▶ Work item
From the entries that follow, copy each line in which "none" appears.

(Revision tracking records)
========

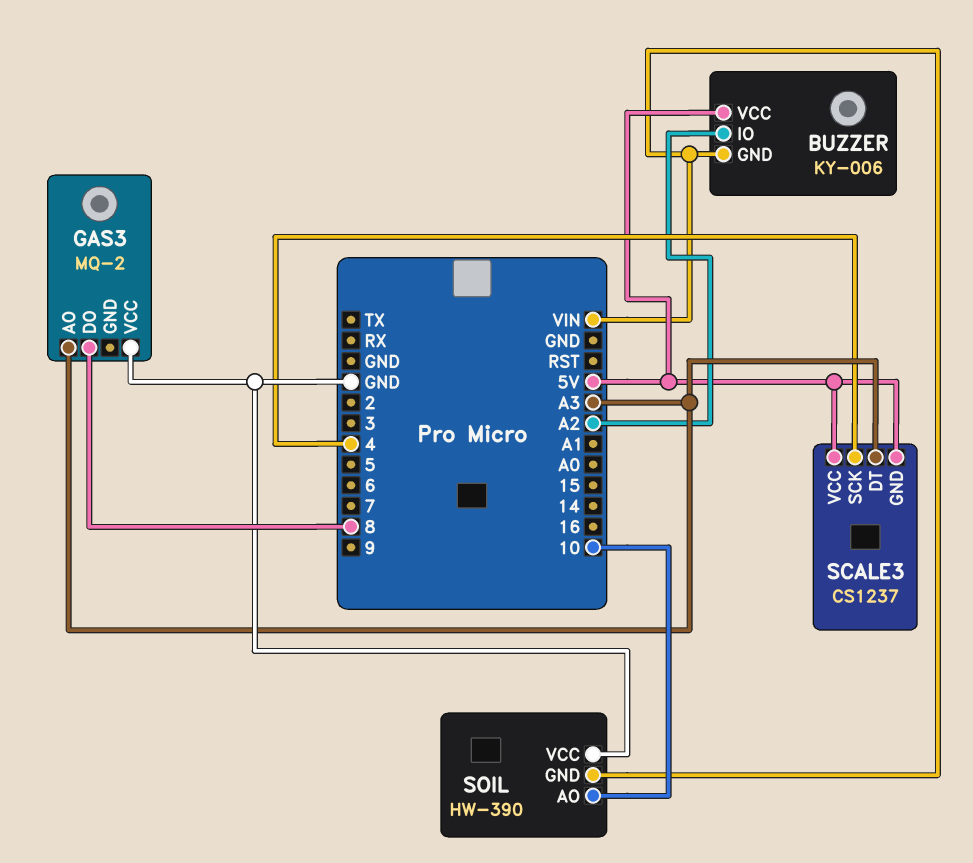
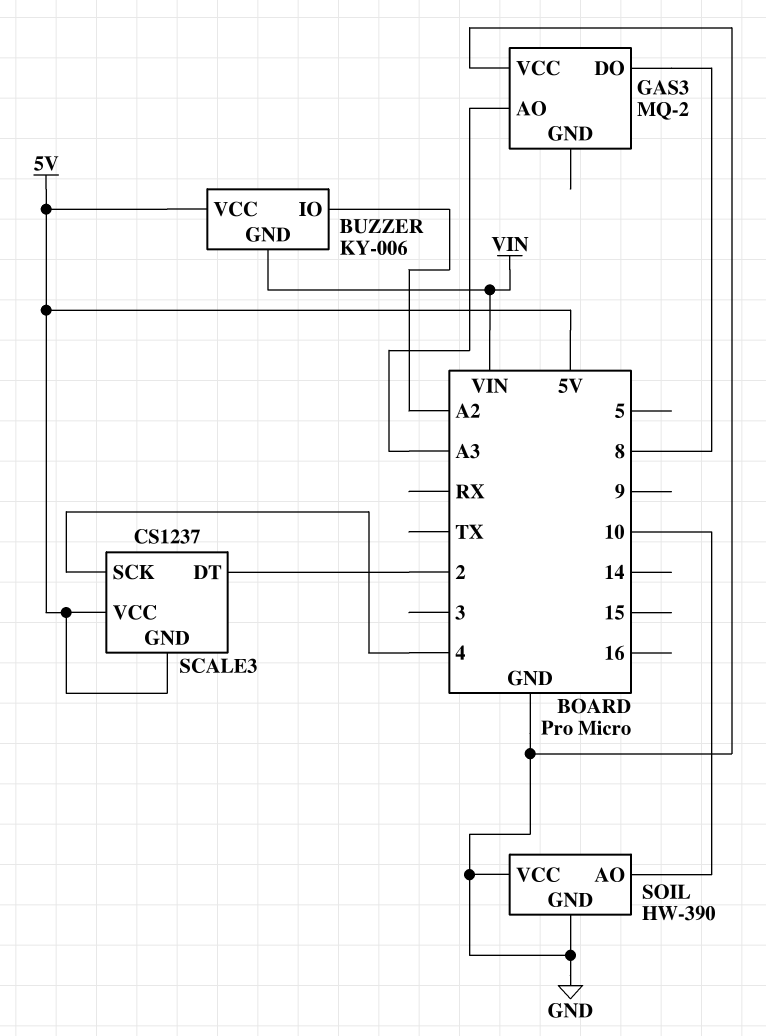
SCALE3 pin DT: A3 -> 2
SOIL pin GND: VIN -> GND

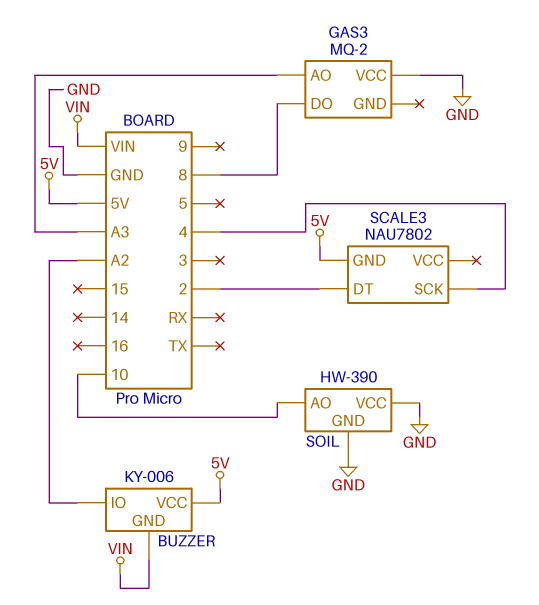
SCALE3: CS1237 -> NAU7802
SCALE3 pin VCC: 5V -> none

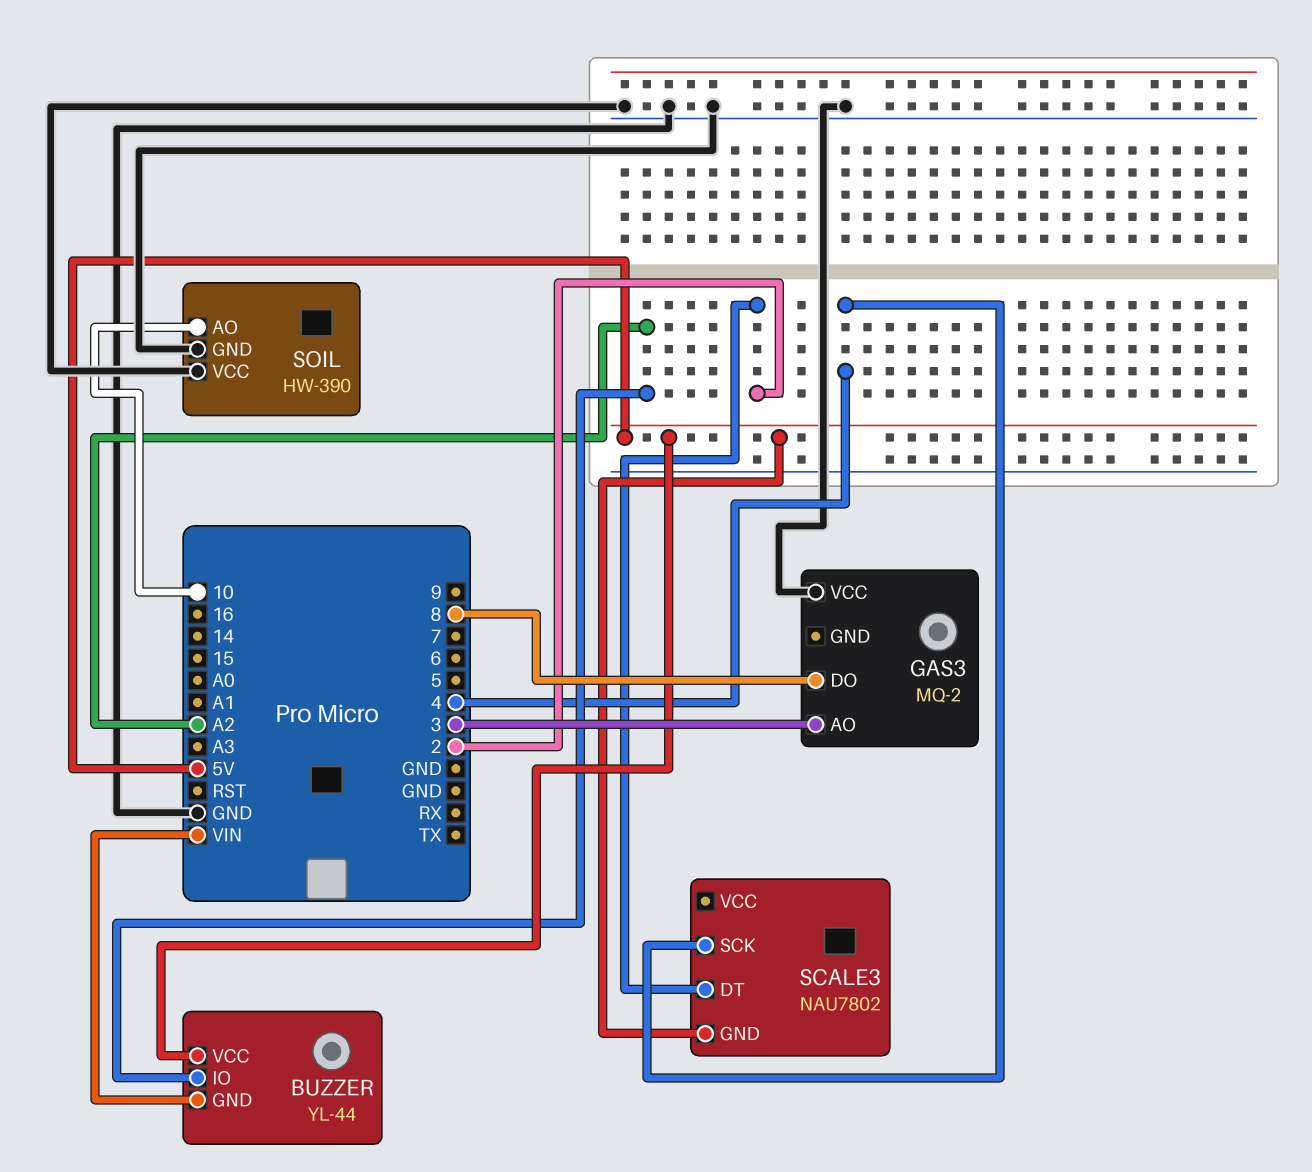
BUZZER: KY-006 -> YL-44
GAS3 pin AO: A3 -> 3

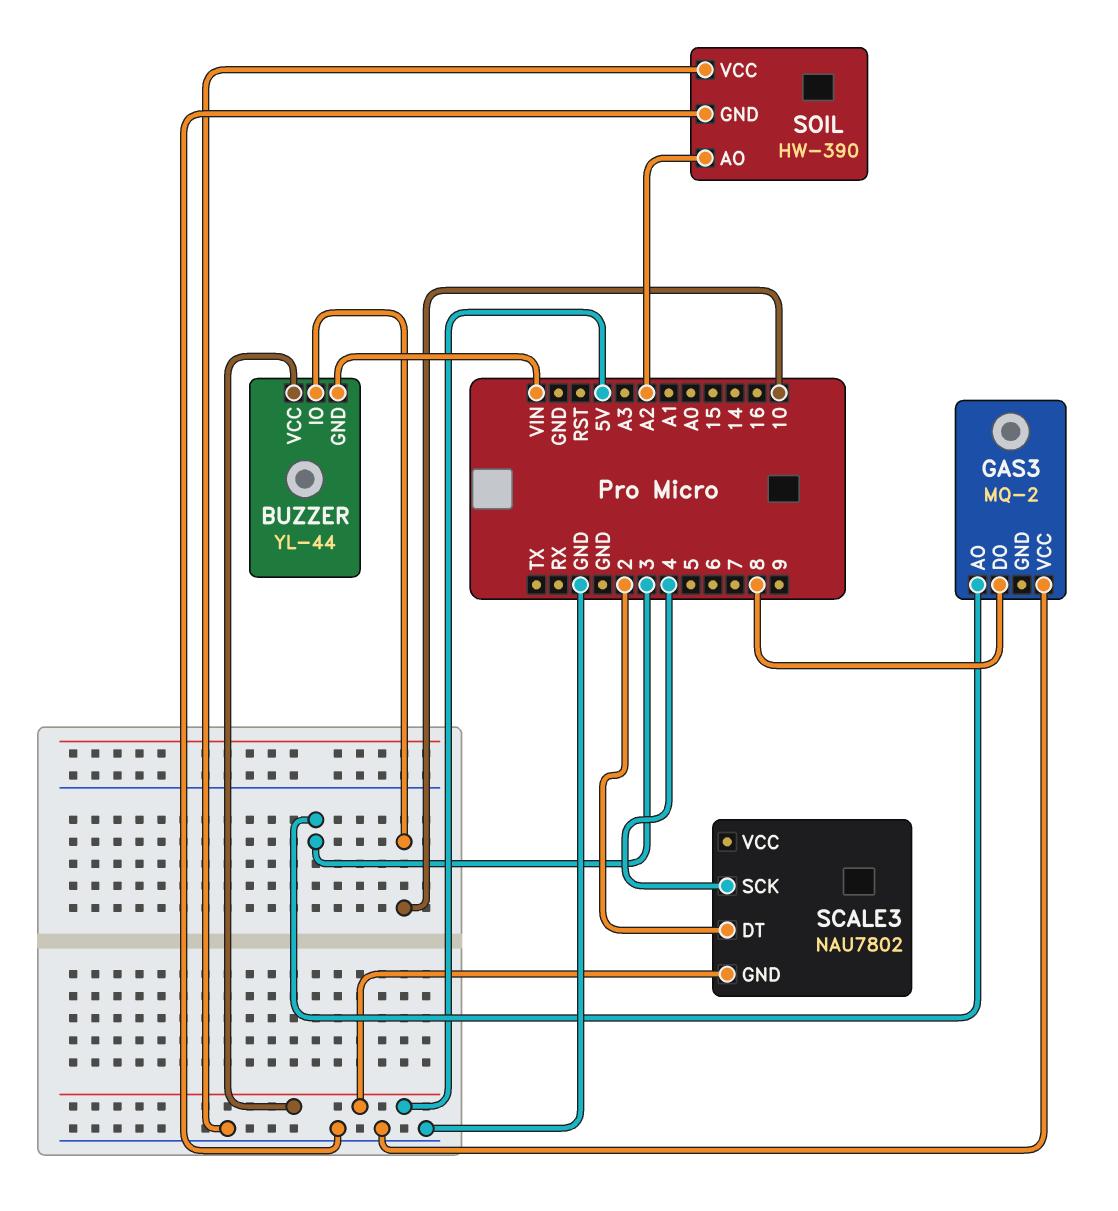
BUZZER pin IO: A2 -> 10
SOIL pin AO: 10 -> A2

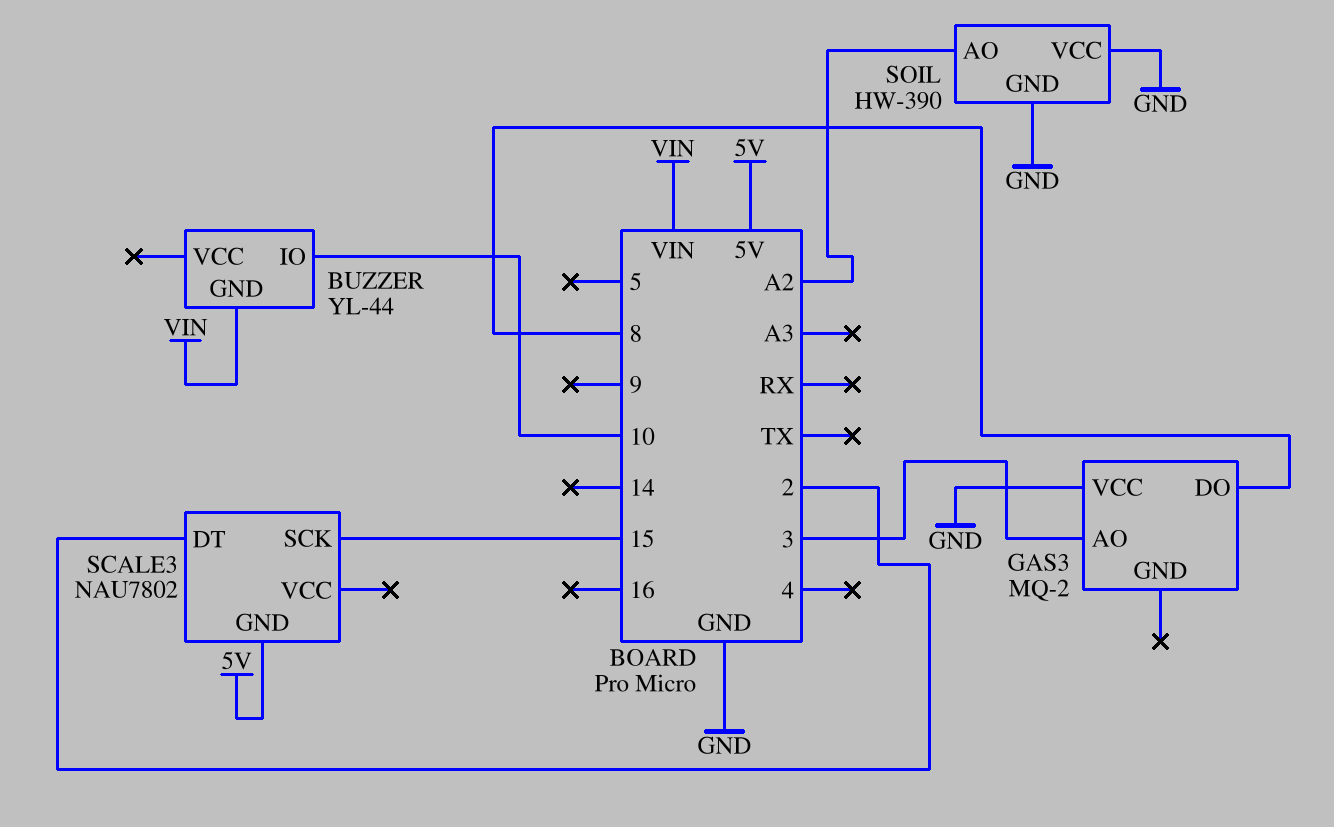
BUZZER pin VCC: 5V -> none
SCALE3 pin SCK: 4 -> 15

========

▶ Solved problem
SCALE3 pin VCC: 5V -> none
BUZZER pin VCC: 5V -> none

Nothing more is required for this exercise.